Repeat all the data word for word.

☆ ☆ ☆ ☆ ☆ ☆ ☆

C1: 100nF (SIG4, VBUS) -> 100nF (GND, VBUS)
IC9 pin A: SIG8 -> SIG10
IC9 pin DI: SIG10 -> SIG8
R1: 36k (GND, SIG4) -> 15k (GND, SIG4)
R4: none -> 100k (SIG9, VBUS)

☆ ☆ ☆ ☆ ☆ ☆ ☆

**Answer box**
C1: 100nF (SIG4, VBUS) -> 100nF (GND, VBUS)
IC9 pin A: SIG8 -> SIG10
IC9 pin DI: SIG10 -> SIG8
R1: 36k (GND, SIG4) -> 15k (GND, SIG4)
R4: none -> 100k (SIG9, VBUS)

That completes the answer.